■ **Work to be completed**:
Please filter the entries and return only the lines that include "round".

■ **Data to use**:
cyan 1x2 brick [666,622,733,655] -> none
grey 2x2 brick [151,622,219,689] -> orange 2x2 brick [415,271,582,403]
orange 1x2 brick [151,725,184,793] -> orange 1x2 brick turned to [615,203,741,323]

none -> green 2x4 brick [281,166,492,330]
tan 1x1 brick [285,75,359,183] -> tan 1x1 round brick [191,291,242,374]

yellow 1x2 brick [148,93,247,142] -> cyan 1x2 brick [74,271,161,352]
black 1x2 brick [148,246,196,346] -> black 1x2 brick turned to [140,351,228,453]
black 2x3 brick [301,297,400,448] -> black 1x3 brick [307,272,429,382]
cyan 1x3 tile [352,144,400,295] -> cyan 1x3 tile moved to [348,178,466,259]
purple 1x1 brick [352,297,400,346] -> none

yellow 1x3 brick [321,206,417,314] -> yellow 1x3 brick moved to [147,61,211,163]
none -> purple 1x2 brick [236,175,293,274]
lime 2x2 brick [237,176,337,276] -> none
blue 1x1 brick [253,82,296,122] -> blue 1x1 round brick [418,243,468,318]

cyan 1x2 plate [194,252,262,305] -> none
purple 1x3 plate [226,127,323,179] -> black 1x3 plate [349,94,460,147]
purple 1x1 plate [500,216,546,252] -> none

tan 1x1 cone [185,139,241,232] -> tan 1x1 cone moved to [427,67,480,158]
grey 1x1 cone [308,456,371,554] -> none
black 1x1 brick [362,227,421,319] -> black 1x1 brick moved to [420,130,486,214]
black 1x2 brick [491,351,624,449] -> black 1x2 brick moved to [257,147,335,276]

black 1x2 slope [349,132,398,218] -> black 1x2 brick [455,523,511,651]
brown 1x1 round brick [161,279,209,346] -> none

■ **Answer to this exercise**:
tan 1x1 brick [285,75,359,183] -> tan 1x1 round brick [191,291,242,374]
blue 1x1 brick [253,82,296,122] -> blue 1x1 round brick [418,243,468,318]
brown 1x1 round brick [161,279,209,346] -> none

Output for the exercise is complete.